#### Your objective
Collect every line in the records below that contains the string "kern". Case counts.

A run of records
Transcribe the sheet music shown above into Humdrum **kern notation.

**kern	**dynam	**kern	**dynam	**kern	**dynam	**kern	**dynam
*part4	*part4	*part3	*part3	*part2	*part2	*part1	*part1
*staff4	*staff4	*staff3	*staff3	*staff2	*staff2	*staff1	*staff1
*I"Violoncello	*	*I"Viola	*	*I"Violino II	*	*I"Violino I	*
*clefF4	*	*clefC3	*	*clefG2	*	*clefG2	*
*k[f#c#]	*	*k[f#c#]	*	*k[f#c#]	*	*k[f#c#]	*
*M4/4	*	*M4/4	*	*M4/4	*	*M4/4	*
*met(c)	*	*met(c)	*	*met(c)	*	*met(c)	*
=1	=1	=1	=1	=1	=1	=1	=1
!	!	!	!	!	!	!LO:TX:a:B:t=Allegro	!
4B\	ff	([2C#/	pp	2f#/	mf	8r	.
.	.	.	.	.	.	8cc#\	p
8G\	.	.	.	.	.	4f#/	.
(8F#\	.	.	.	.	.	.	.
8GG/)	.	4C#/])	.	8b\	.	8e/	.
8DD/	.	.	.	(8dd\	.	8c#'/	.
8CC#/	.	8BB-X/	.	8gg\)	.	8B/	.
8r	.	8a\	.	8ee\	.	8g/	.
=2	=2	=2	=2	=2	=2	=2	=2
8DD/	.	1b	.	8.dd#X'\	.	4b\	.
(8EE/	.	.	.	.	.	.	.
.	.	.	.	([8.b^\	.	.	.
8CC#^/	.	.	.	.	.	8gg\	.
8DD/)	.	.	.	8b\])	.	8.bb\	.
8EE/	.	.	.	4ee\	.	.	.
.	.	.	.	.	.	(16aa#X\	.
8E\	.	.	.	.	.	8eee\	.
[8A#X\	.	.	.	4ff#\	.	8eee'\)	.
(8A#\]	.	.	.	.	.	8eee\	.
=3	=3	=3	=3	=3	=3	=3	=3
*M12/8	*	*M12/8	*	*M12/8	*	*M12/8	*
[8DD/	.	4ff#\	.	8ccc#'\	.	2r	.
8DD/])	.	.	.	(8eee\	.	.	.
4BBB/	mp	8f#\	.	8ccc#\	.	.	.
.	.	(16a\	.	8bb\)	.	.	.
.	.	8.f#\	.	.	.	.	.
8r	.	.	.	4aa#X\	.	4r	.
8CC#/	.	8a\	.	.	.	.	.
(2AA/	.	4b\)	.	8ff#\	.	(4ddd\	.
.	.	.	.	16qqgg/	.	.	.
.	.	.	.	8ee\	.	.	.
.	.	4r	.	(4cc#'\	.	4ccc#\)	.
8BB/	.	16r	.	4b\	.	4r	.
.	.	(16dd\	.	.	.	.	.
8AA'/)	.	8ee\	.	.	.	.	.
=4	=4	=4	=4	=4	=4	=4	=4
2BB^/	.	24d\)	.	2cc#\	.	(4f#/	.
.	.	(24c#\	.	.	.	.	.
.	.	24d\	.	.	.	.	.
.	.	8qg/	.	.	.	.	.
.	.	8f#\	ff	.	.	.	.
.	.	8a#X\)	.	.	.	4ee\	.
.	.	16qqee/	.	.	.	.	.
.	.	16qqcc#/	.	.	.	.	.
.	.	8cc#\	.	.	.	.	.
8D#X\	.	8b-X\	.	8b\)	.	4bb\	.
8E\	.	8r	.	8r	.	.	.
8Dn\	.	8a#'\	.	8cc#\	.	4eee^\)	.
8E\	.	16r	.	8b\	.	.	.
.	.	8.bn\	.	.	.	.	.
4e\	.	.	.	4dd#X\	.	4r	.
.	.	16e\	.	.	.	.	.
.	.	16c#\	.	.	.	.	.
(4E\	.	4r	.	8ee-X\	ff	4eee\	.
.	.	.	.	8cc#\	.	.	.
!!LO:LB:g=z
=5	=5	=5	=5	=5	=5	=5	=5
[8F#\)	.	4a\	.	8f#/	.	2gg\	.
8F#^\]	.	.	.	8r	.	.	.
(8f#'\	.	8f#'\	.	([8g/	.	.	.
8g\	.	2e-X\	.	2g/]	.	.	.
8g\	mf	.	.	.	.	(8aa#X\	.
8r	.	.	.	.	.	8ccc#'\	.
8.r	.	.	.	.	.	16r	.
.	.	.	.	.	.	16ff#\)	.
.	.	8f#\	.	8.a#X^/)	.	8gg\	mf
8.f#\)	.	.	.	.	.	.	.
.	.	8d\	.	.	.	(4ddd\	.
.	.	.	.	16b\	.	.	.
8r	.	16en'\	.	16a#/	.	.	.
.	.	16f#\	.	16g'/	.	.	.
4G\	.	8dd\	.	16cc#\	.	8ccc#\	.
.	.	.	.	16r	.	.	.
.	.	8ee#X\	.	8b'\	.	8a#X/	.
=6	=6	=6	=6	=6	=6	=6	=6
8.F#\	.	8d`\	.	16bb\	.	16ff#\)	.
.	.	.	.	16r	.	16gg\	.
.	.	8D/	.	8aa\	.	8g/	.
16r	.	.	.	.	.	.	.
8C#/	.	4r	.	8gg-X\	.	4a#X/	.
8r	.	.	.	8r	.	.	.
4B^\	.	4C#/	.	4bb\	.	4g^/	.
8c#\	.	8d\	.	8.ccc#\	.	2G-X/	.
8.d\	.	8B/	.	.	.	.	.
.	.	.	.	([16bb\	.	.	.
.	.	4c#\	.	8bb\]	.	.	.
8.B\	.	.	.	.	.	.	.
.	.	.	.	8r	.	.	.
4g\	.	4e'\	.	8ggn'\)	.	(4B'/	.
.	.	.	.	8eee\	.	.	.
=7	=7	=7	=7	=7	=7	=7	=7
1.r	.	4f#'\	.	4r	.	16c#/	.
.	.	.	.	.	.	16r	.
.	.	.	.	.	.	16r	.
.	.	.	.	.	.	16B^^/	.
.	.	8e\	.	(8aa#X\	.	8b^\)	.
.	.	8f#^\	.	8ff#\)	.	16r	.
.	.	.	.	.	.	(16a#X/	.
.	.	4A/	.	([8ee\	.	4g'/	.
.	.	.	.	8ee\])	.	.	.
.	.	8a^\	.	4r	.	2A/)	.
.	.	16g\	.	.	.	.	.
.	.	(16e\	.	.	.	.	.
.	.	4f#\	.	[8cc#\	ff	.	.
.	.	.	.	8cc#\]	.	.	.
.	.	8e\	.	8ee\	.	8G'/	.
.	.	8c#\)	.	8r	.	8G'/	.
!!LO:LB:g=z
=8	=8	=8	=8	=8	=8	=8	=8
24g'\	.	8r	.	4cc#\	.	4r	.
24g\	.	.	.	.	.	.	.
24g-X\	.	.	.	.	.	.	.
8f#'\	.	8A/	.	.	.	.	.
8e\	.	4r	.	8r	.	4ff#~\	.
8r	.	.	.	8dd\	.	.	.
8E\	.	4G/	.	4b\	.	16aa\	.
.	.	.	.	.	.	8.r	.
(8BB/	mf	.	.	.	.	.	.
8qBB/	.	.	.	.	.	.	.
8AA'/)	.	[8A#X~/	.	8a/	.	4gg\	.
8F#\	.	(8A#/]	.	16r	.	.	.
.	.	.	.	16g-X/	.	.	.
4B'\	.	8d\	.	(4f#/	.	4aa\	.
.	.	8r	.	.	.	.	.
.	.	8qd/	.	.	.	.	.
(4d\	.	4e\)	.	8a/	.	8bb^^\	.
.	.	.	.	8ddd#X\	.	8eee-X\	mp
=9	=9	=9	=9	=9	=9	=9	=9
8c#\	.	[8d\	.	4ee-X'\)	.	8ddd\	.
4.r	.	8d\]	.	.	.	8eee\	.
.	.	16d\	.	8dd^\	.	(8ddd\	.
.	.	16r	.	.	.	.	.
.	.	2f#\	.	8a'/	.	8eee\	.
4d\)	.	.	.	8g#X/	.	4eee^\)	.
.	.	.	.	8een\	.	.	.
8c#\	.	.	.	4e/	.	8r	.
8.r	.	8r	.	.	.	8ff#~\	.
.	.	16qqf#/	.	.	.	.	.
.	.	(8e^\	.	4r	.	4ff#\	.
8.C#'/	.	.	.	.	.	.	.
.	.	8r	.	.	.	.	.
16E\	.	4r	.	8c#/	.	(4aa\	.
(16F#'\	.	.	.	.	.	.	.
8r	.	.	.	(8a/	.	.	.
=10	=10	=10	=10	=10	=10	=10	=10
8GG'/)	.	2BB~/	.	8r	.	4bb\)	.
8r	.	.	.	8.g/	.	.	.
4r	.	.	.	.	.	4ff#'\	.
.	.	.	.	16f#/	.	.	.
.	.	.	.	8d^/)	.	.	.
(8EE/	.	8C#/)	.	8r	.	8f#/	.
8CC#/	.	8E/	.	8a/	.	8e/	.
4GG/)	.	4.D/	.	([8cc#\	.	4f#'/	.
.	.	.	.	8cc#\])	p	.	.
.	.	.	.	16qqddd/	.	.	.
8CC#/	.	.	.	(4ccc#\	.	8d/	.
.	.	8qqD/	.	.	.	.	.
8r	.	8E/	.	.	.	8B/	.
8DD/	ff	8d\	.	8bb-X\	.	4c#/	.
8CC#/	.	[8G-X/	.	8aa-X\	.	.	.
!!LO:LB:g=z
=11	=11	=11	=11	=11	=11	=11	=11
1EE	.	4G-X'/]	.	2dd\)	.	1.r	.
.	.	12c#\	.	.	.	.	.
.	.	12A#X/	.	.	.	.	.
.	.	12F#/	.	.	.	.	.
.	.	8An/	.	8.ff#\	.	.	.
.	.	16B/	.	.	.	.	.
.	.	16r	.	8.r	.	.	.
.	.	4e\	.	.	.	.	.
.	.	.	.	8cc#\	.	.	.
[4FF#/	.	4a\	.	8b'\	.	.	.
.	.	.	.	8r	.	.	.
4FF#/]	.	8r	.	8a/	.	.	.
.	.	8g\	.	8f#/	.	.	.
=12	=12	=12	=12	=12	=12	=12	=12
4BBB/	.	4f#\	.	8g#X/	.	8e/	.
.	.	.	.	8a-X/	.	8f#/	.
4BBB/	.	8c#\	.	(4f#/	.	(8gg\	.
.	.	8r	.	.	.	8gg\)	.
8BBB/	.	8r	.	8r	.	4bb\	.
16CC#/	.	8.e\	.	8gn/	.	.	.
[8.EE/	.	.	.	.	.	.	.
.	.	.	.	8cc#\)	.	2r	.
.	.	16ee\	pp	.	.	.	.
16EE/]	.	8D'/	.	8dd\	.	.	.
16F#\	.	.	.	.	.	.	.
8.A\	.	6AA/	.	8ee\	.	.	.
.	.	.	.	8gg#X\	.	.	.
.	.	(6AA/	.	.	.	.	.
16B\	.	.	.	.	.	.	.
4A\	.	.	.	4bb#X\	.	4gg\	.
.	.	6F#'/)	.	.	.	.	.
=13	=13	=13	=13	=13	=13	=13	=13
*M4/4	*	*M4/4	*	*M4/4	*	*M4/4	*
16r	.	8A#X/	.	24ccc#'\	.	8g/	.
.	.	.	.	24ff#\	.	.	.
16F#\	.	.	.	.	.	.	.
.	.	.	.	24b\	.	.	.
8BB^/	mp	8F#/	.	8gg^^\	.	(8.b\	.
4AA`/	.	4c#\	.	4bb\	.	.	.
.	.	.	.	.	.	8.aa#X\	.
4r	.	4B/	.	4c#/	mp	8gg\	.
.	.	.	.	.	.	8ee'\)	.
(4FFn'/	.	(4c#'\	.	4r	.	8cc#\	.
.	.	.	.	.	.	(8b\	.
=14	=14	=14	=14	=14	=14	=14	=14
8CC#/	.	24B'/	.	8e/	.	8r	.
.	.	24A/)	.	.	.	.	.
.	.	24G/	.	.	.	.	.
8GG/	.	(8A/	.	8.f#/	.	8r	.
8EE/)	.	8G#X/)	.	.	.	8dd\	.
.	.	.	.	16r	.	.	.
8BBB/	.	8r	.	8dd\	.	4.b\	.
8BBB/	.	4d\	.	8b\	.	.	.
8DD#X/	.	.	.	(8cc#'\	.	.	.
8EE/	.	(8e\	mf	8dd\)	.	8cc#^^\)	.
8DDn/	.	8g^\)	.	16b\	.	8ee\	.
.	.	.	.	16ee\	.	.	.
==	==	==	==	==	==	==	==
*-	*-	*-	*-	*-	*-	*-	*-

#### Exercise output
Transcribe the sheet music shown above into Humdrum **kern notation.
**kern	**dynam	**kern	**dynam	**kern	**dynam	**kern	**dynam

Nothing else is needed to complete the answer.